* [Entries shown]:
+++

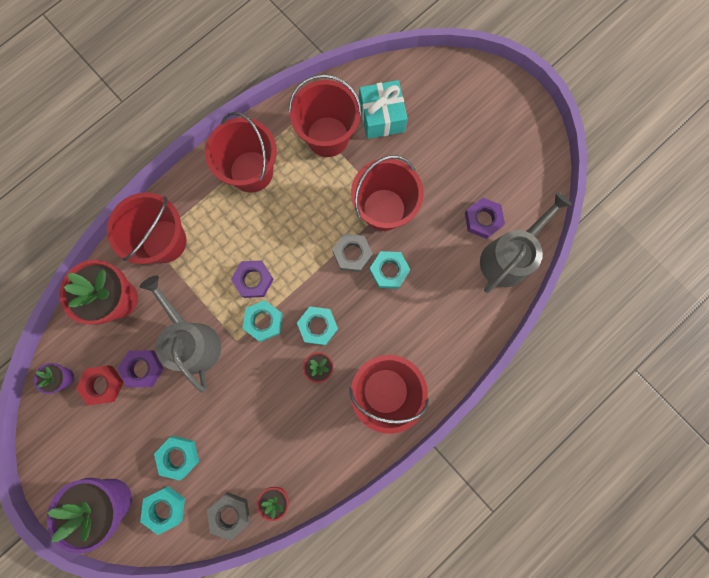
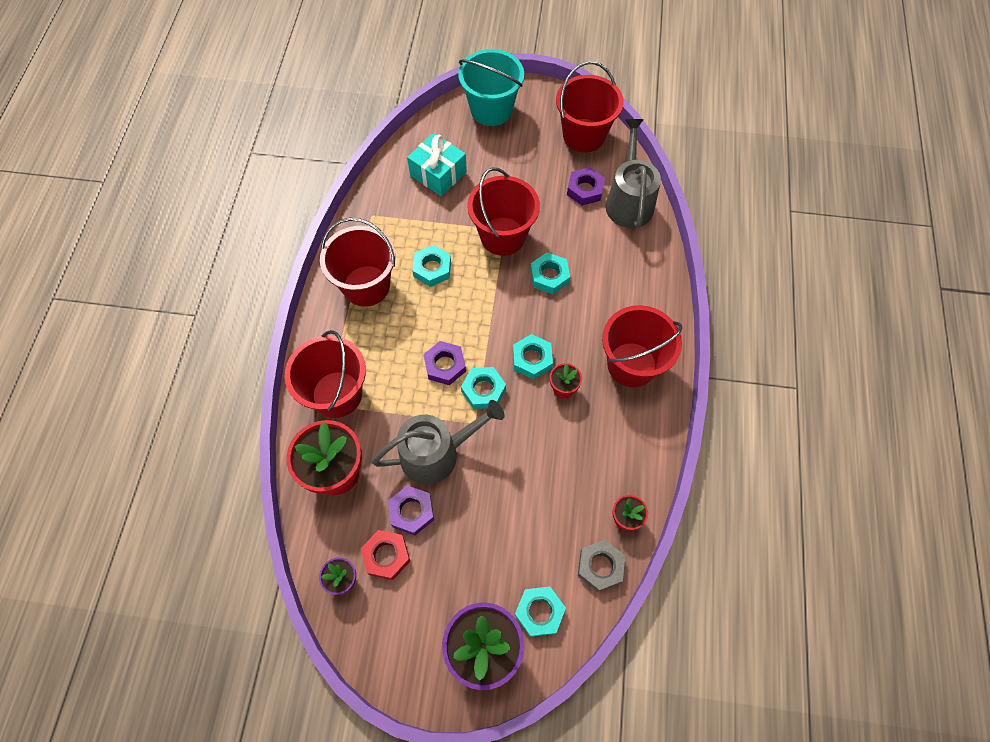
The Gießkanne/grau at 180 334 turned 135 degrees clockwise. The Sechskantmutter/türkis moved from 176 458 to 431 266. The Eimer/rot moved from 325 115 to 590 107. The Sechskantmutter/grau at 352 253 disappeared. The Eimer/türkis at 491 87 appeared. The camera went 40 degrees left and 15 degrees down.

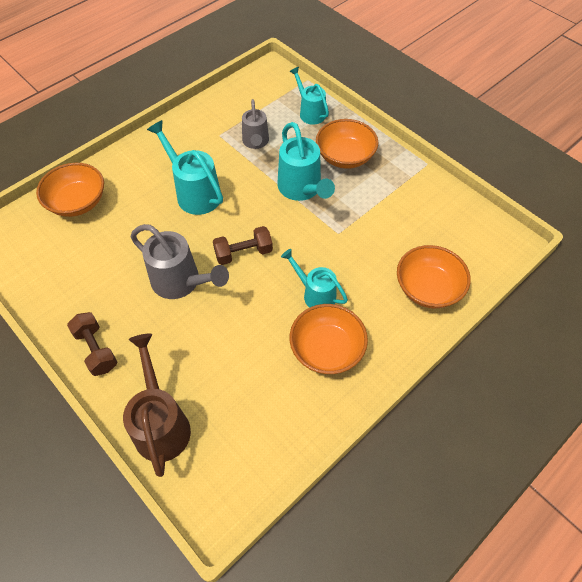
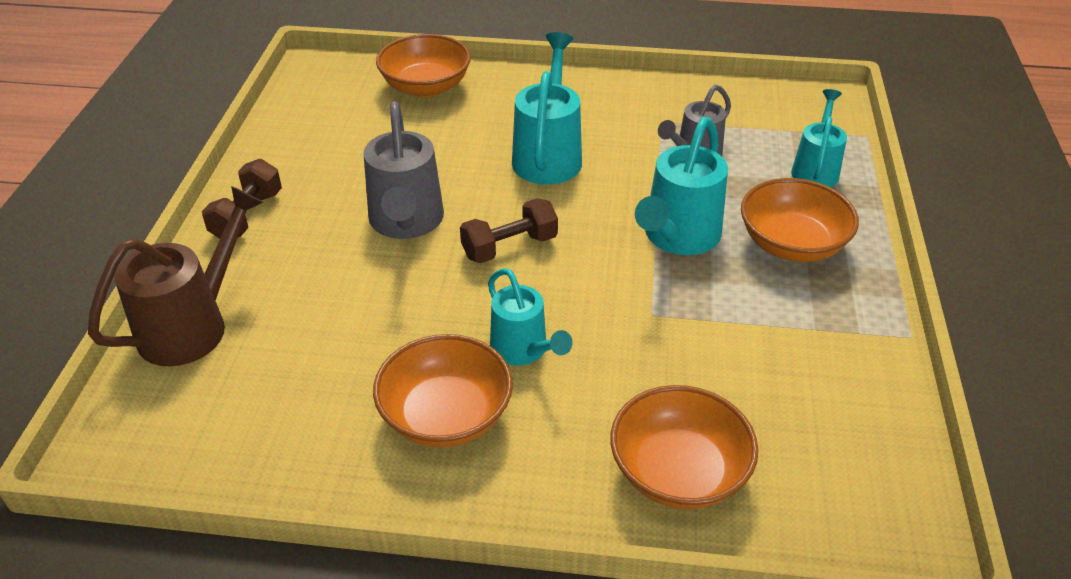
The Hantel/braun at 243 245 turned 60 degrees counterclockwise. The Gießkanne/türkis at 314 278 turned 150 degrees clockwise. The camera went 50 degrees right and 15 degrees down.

+++

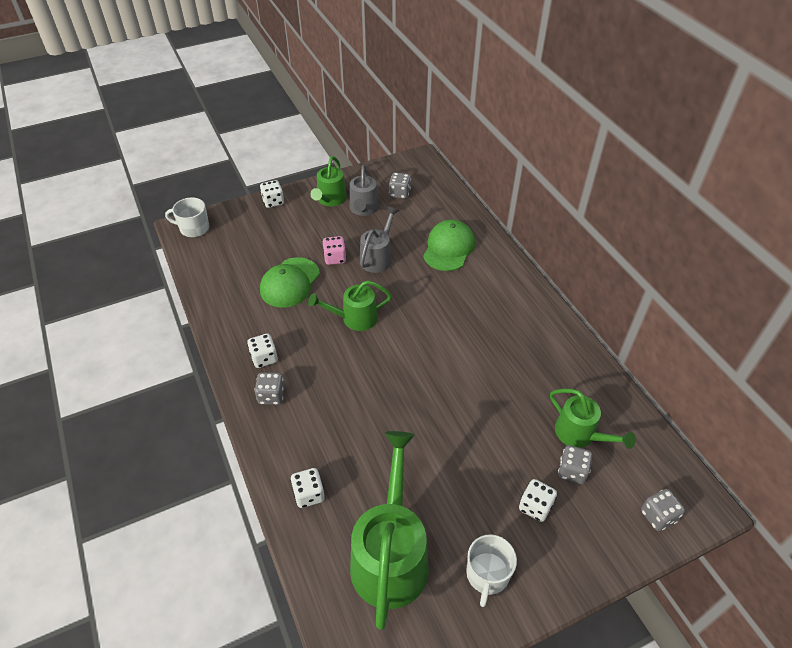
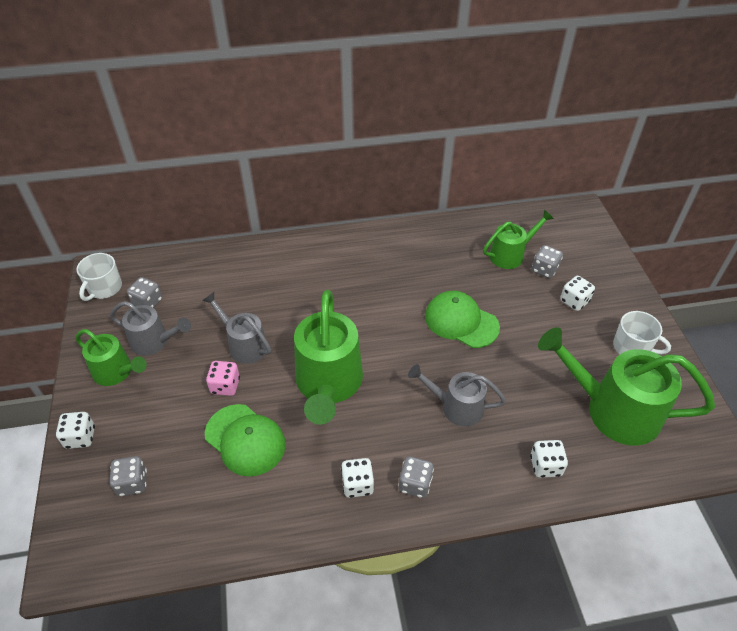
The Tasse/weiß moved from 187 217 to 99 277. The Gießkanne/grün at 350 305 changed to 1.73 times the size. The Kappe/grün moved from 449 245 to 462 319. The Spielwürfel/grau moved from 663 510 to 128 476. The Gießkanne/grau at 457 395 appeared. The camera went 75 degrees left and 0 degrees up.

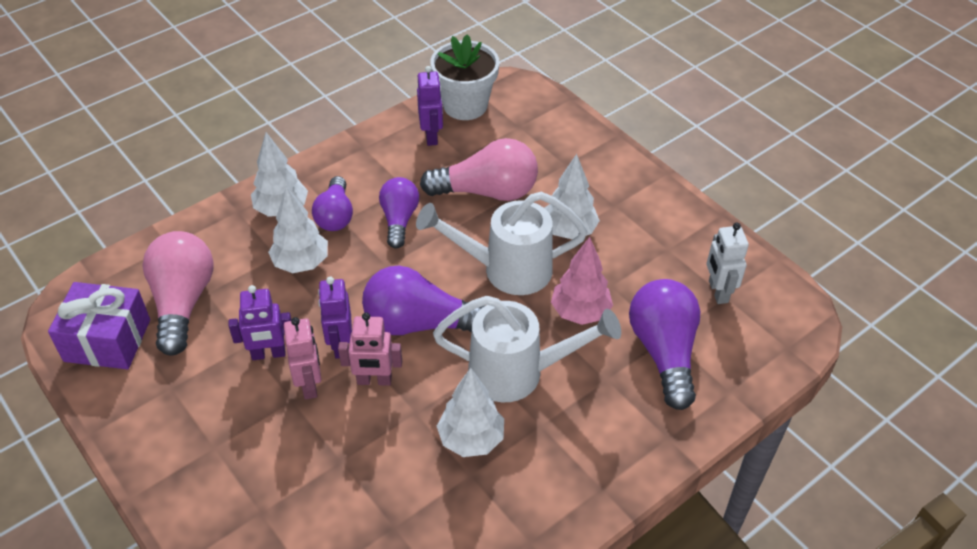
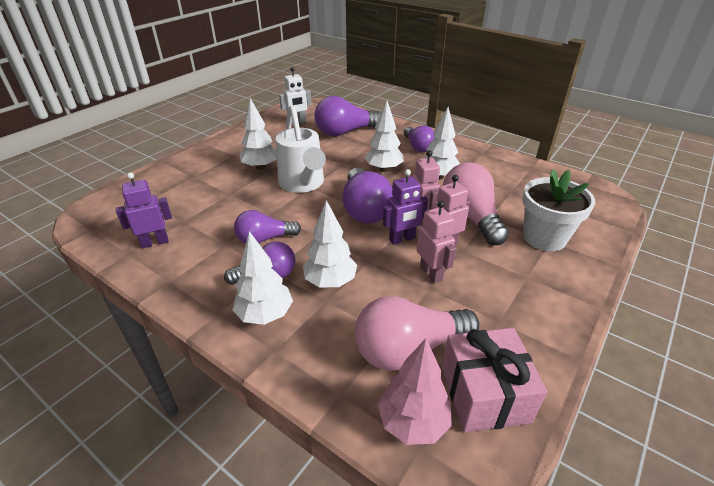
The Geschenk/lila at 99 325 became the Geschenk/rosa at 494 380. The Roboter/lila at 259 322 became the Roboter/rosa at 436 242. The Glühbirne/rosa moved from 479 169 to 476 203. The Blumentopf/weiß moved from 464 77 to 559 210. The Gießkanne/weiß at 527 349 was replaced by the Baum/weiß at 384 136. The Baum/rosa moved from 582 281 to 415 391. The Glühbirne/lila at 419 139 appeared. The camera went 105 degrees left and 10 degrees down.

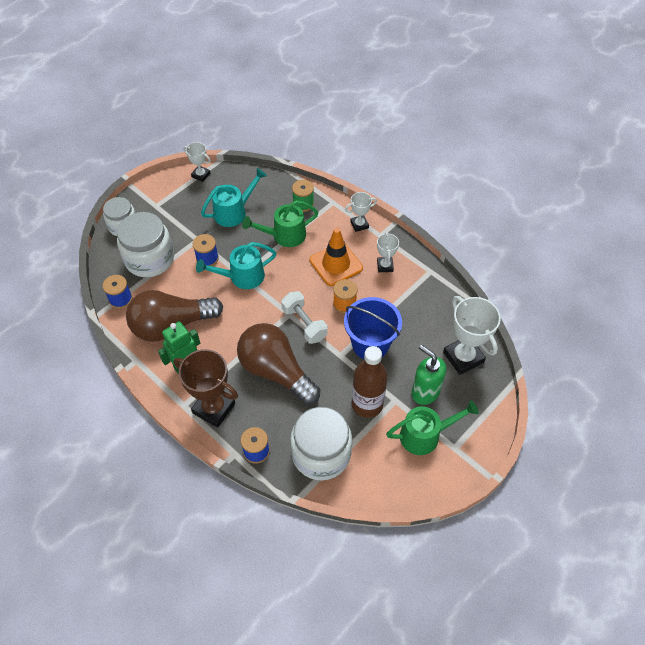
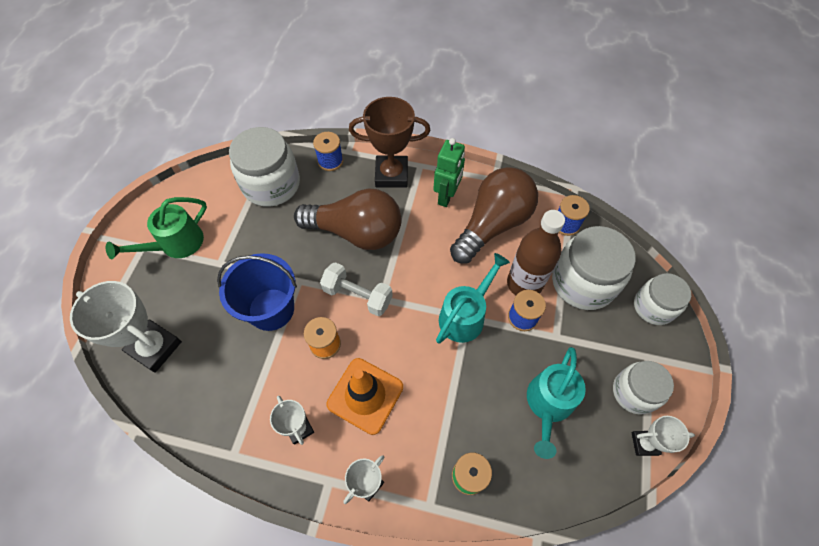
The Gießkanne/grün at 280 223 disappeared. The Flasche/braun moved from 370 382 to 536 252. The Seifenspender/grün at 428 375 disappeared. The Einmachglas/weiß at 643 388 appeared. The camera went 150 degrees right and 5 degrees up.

+++

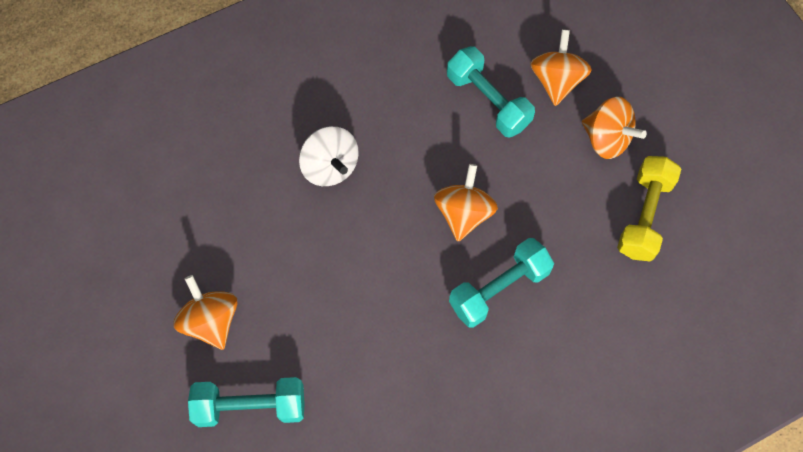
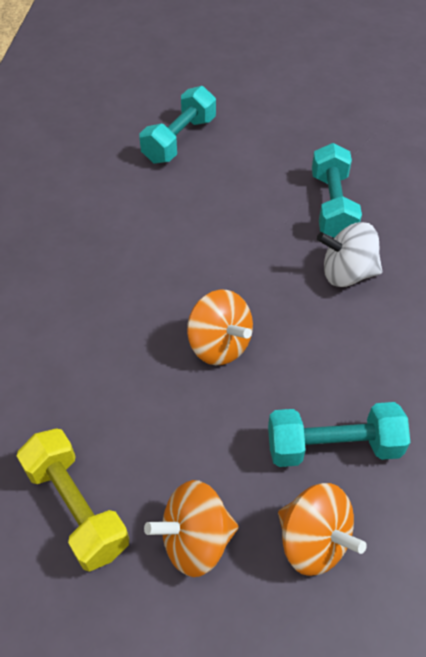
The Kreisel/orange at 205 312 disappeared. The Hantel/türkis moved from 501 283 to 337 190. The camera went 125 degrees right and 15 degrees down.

+++

* [Problem to solve]: Using the entries above, reproduce word for word only the lines from the one that contains "The Geschenk/lila at" to the one that contains "The Gießkanne/grün at 280", both ends included, and drop every picture.

* [Result]:
The Geschenk/lila at 99 325 became the Geschenk/rosa at 494 380. The Roboter/lila at 259 322 became the Roboter/rosa at 436 242. The Glühbirne/rosa moved from 479 169 to 476 203. The Blumentopf/weiß moved from 464 77 to 559 210. The Gießkanne/weiß at 527 349 was replaced by the Baum/weiß at 384 136. The Baum/rosa moved from 582 281 to 415 391. The Glühbirne/lila at 419 139 appeared. The camera went 105 degrees left and 10 degrees down.

The Gießkanne/grün at 280 223 disappeared. The Flasche/braun moved from 370 382 to 536 252. The Seifenspender/grün at 428 375 disappeared. The Einmachglas/weiß at 643 388 appeared. The camera went 150 degrees right and 5 degrees up.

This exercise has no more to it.